Items listed in a dataset
+--
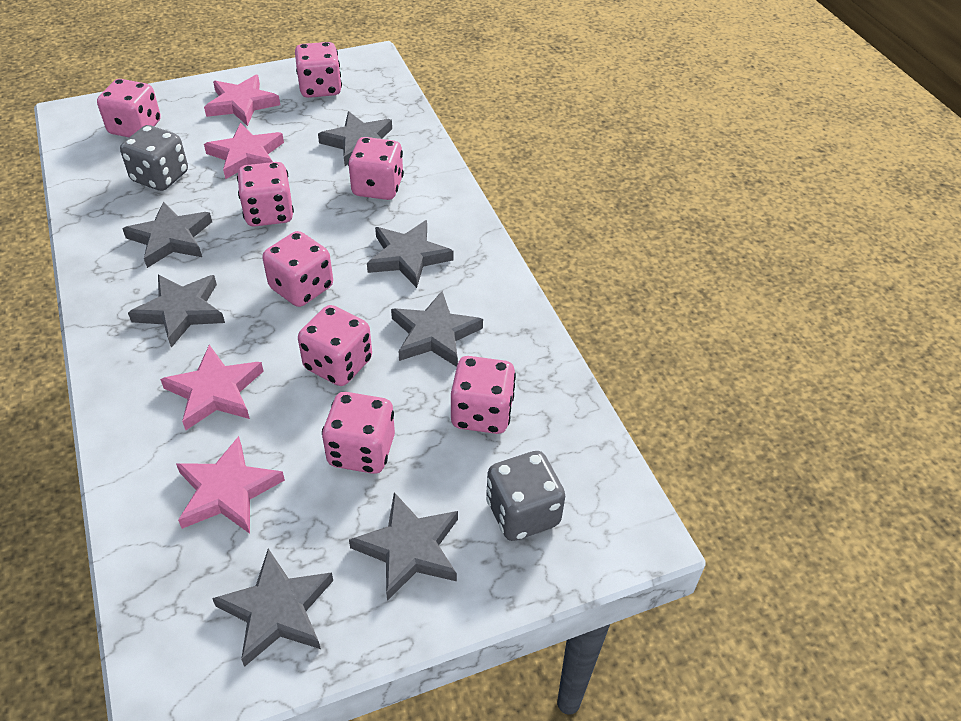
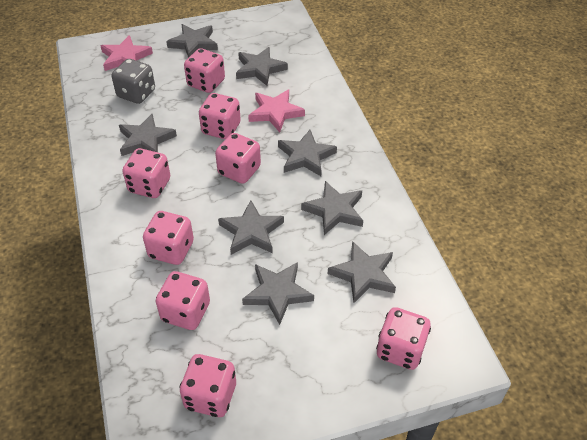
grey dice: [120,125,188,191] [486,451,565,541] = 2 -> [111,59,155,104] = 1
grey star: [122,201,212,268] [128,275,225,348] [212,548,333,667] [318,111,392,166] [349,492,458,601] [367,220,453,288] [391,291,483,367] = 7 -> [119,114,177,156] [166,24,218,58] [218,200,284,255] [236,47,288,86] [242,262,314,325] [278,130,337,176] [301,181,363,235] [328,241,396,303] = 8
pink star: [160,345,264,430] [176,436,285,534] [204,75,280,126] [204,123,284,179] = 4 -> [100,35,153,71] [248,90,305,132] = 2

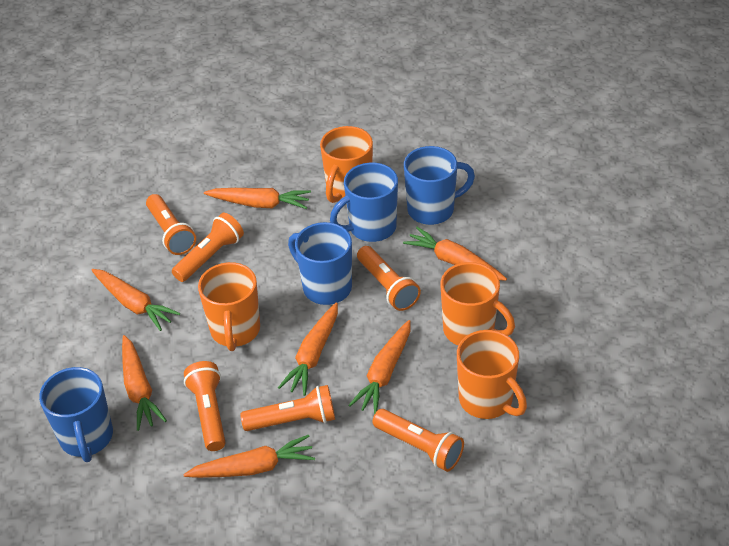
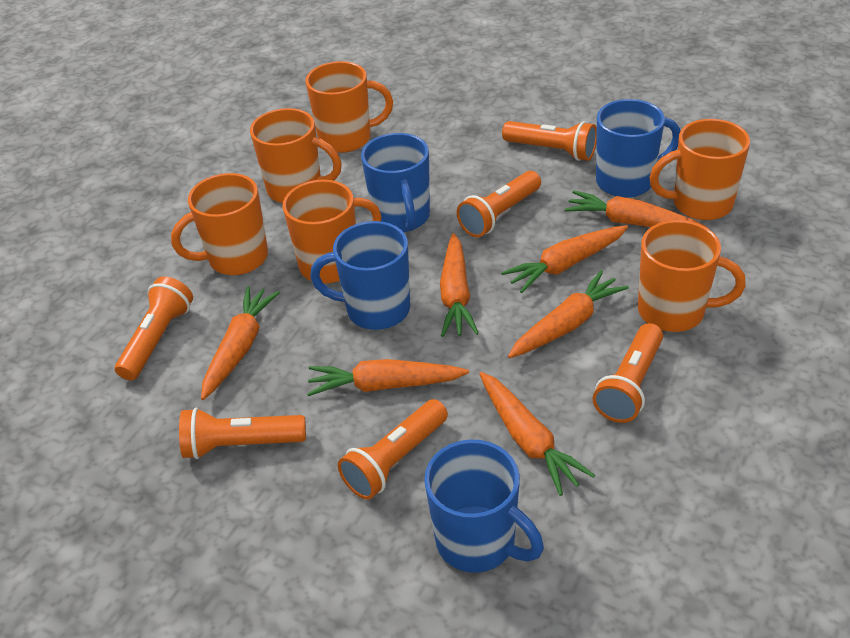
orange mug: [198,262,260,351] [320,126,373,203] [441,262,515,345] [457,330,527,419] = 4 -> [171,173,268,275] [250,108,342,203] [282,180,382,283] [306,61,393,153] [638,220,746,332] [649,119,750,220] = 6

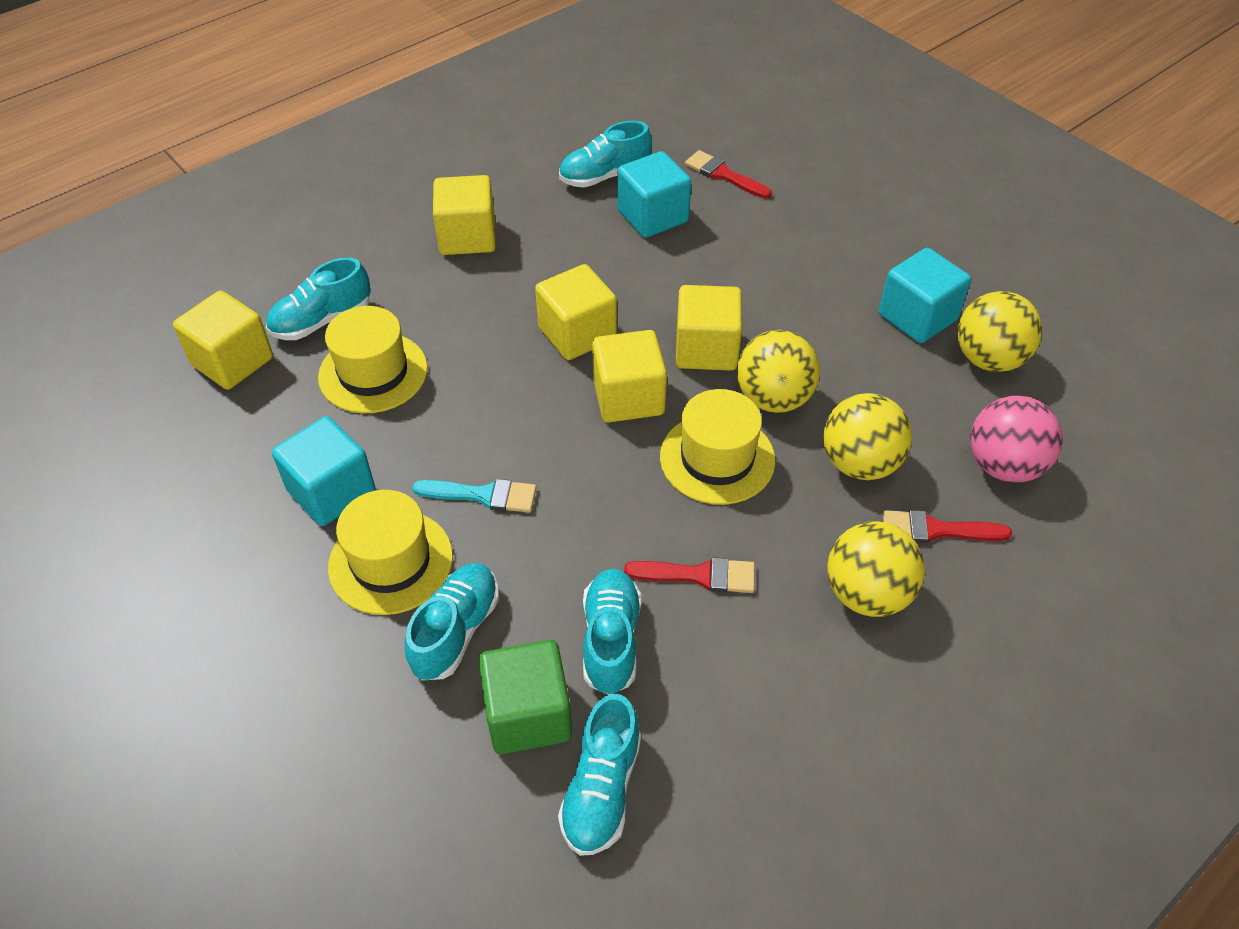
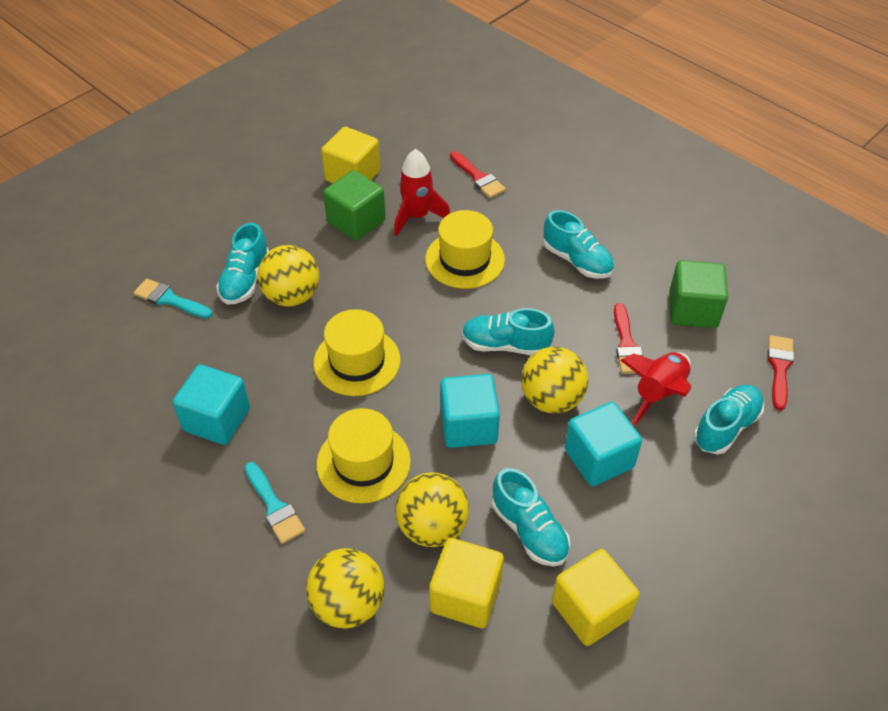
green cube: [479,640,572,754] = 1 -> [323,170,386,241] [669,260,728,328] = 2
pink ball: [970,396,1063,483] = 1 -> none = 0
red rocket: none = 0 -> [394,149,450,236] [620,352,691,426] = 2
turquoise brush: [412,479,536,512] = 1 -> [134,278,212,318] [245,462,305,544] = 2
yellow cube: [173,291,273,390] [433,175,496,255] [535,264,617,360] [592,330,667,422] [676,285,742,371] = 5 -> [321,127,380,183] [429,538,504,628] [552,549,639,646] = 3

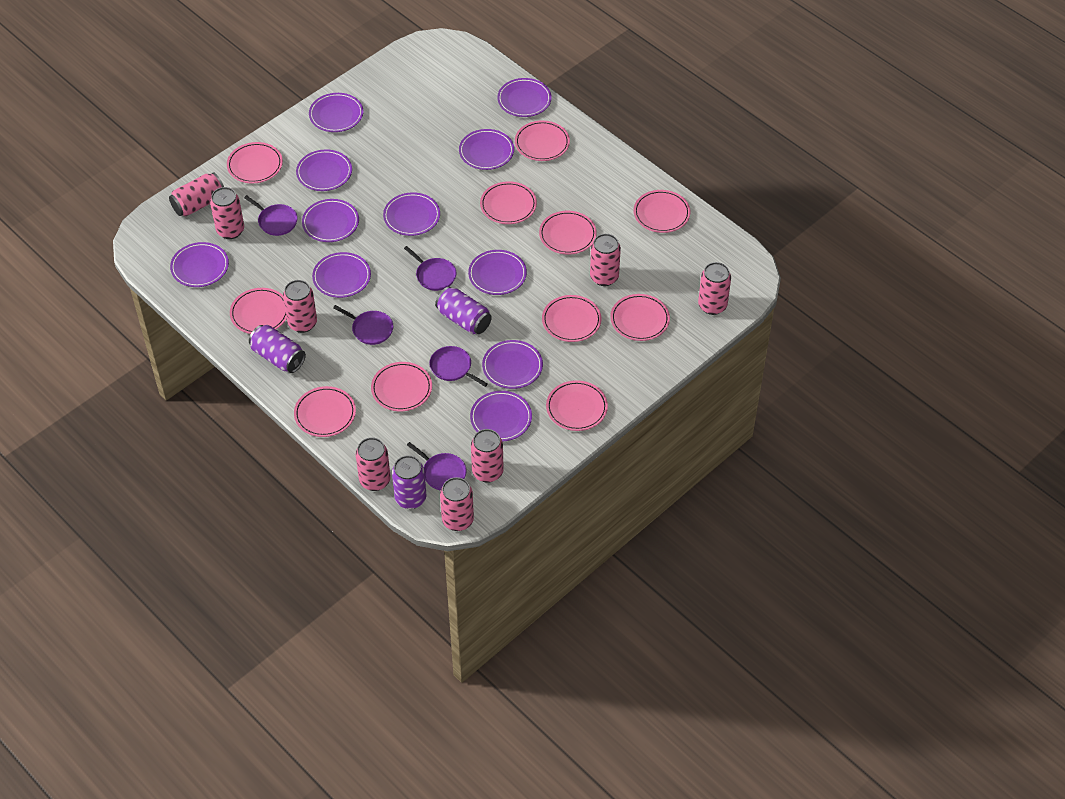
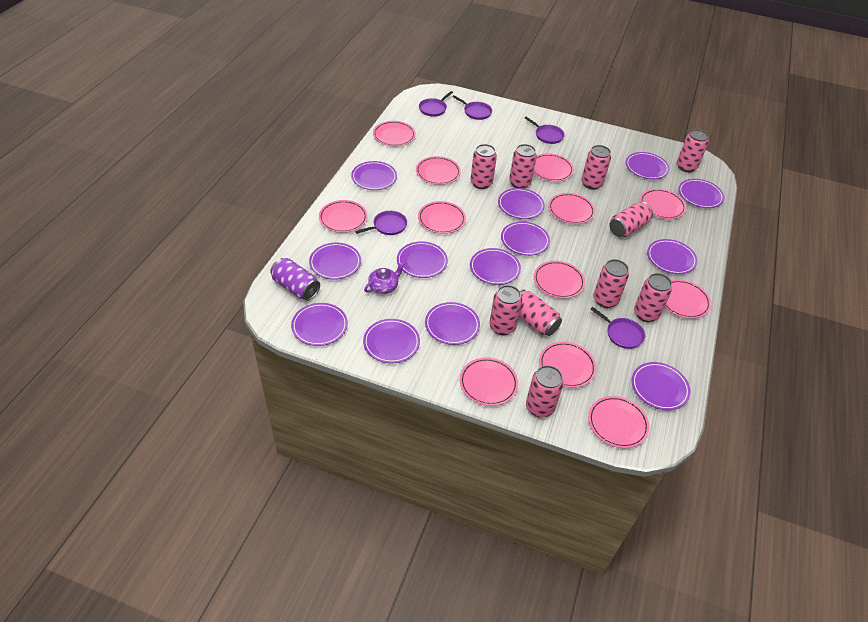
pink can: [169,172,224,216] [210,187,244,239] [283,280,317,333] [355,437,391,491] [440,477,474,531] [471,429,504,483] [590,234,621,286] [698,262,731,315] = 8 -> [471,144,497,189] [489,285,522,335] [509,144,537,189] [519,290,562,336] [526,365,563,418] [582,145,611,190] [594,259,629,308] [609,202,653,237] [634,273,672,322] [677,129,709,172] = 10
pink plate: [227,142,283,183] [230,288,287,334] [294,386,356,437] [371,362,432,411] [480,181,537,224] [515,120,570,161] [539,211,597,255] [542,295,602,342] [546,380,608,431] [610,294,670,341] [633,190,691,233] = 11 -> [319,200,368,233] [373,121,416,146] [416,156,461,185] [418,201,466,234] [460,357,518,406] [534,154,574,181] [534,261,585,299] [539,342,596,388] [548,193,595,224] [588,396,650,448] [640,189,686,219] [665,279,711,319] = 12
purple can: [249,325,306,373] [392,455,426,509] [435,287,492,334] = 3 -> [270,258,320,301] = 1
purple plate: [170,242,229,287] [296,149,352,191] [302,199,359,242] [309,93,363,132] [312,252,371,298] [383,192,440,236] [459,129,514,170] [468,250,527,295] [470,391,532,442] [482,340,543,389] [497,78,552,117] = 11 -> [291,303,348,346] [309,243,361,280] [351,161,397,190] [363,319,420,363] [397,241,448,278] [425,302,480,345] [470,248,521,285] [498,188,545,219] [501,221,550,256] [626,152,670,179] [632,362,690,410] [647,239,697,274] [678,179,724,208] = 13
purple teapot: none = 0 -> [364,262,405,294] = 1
+--
-- Exercise details --
What's needed is an exact copy of the lines above from the one with "yellow cube: [173,291,273,390]" through the one with "pink can: [169,172,224,216]", both included; the pictures stay out.

-- Solution to the exercise --
yellow cube: [173,291,273,390] [433,175,496,255] [535,264,617,360] [592,330,667,422] [676,285,742,371] = 5 -> [321,127,380,183] [429,538,504,628] [552,549,639,646] = 3

pink can: [169,172,224,216] [210,187,244,239] [283,280,317,333] [355,437,391,491] [440,477,474,531] [471,429,504,483] [590,234,621,286] [698,262,731,315] = 8 -> [471,144,497,189] [489,285,522,335] [509,144,537,189] [519,290,562,336] [526,365,563,418] [582,145,611,190] [594,259,629,308] [609,202,653,237] [634,273,672,322] [677,129,709,172] = 10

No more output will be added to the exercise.